PROBLEM TO SOLVE: Convert every line of the entries below into a JSON list of strings, one string per line. Leave out blank lines.

━━ EXERCISE INPUTS

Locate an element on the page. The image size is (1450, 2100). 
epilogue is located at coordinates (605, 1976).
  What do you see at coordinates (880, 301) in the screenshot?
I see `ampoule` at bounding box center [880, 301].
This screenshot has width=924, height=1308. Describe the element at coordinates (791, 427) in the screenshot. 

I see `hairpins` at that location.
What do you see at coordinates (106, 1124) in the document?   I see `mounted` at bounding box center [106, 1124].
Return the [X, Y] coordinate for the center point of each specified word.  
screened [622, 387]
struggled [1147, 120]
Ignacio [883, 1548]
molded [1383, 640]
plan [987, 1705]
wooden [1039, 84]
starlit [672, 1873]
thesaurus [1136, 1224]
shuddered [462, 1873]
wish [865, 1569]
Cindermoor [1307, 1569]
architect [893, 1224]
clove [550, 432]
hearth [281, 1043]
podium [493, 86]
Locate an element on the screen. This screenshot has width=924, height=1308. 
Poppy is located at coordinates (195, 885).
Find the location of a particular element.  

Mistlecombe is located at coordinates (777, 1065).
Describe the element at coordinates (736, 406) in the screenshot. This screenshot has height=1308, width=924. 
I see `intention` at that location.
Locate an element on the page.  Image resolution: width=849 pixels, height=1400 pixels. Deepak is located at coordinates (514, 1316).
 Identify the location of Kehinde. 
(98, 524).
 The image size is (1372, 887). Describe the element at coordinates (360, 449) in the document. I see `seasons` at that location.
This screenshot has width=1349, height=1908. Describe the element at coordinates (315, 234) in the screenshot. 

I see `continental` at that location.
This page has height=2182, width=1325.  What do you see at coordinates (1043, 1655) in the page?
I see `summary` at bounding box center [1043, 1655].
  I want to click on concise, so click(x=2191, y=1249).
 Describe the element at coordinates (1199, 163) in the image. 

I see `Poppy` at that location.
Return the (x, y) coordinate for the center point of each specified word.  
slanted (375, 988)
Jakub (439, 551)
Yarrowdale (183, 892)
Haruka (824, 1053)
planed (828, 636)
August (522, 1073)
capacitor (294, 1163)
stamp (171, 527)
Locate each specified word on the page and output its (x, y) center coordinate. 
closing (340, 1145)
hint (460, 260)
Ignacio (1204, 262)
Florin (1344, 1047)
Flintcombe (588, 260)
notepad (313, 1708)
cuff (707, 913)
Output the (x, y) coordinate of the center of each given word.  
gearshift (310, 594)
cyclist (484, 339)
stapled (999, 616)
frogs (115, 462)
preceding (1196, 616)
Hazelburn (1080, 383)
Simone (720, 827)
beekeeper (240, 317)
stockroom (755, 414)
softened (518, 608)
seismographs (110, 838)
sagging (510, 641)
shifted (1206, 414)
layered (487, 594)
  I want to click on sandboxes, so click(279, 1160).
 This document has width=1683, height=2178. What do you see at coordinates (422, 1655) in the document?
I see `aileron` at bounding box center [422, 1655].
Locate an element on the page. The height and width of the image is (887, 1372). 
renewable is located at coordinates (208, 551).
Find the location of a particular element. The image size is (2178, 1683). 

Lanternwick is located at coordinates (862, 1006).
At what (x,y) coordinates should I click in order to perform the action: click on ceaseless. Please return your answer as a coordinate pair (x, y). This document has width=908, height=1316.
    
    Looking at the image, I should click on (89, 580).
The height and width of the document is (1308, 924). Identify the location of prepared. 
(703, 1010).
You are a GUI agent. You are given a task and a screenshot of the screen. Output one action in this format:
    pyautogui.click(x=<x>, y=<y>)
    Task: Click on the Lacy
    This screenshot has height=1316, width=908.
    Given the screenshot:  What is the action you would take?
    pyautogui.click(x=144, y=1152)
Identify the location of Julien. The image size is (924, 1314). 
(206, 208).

━━━━

WRITTEN SOLUTION:
[
  "Locate an element on the page. The image size is (1450, 2100). ",
  "epilogue is located at coordinates (605, 1976).",
  "  What do you see at coordinates (880, 301) in the screenshot?",
  "I see `ampoule` at bounding box center [880, 301].",
  "This screenshot has width=924, height=1308. Describe the element at coordinates (791, 427) in the screenshot. ",
  "I see `hairpins` at that location.",
  "What do you see at coordinates (106, 1124) in the document?   I see `mounted` at bounding box center [106, 1124].",
  "Return the [X, Y] coordinate for the center point of each specified word.  ",
  "screened [622, 387]",
  "struggled [1147, 120]",
  "Ignacio [883, 1548]",
  "molded [1383, 640]",
  "plan [987, 1705]",
  "wooden [1039, 84]",
  "starlit [672, 1873]",
  "thesaurus [1136, 1224]",
  "shuddered [462, 1873]",
  "wish [865, 1569]",
  "Cindermoor [1307, 1569]",
  "architect [893, 1224]",
  "clove [550, 432]",
  "hearth [281, 1043]",
  "podium [493, 86]",
  "Locate an element on the screen. This screenshot has width=924, height=1308. ",
  "Poppy is located at coordinates (195, 885).",
  "Find the location of a particular element.  ",
  "Mistlecombe is located at coordinates (777, 1065).",
  "Describe the element at coordinates (736, 406) in the screenshot. This screenshot has height=1308, width=924. ",
  "I see `intention` at that location.",
  "Locate an element on the page.  Image resolution: width=849 pixels, height=1400 pixels. Deepak is located at coordinates (514, 1316).",
  " Identify the location of Kehinde. ",
  "(98, 524).",
  " The image size is (1372, 887). Describe the element at coordinates (360, 449) in the document. I see `seasons` at that location.",
  "This screenshot has width=1349, height=1908. Describe the element at coordinates (315, 234) in the screenshot. ",
  "I see `continental` at that location.",
  "This page has height=2182, width=1325.  What do you see at coordinates (1043, 1655) in the page?",
  "I see `summary` at bounding box center [1043, 1655].",
  "  I want to click on concise, so click(x=2191, y=1249).",
  " Describe the element at coordinates (1199, 163) in the image. ",
  "I see `Poppy` at that location.",
  "Return the (x, y) coordinate for the center point of each specified word.  ",
  "slanted (375, 988)",
  "Jakub (439, 551)",
  "Yarrowdale (183, 892)",
  "Haruka (824, 1053)",
  "planed (828, 636)",
  "August (522, 1073)",
  "capacitor (294, 1163)",
  "stamp (171, 527)",
  "Locate each specified word on the page and output its (x, y) center coordinate. ",
  "closing (340, 1145)",
  "hint (460, 260)",
  "Ignacio (1204, 262)",
  "Florin (1344, 1047)",
  "Flintcombe (588, 260)",
  "notepad (313, 1708)",
  "cuff (707, 913)",
  "Output the (x, y) coordinate of the center of each given word.  ",
  "gearshift (310, 594)",
  "cyclist (484, 339)",
  "stapled (999, 616)",
  "frogs (115, 462)",
  "preceding (1196, 616)",
  "Hazelburn (1080, 383)",
  "Simone (720, 827)",
  "beekeeper (240, 317)",
  "stockroom (755, 414)",
  "softened (518, 608)",
  "seismographs (110, 838)",
  "sagging (510, 641)",
  "shifted (1206, 414)",
  "layered (487, 594)",
  "  I want to click on sandboxes, so click(279, 1160).",
  " This document has width=1683, height=2178. What do you see at coordinates (422, 1655) in the document?",
  "I see `aileron` at bounding box center [422, 1655].",
  "Locate an element on the page. The height and width of the image is (887, 1372). ",
  "renewable is located at coordinates (208, 551).",
  "Find the location of a particular element. The image size is (2178, 1683). ",
  "Lanternwick is located at coordinates (862, 1006).",
  "At what (x,y) coordinates should I click in order to perform the action: click on ceaseless. Please return your answer as a coordinate pair (x, y). This document has width=908, height=1316.",
  "    Looking at the image, I should click on (89, 580).",
  "The height and width of the document is (1308, 924). Identify the location of prepared. ",
  "(703, 1010).",
  "You are a GUI agent. You are given a task and a screenshot of the screen. Output one action in this format:",
  "    pyautogui.click(x=<x>, y=<y>)",
  "    Task: Click on the Lacy",
  "    This screenshot has height=1316, width=908.",
  "    Given the screenshot:  What is the action you would take?",
  "    pyautogui.click(x=144, y=1152)",
  "Identify the location of Julien. The image size is (924, 1314). ",
  "(206, 208)."
]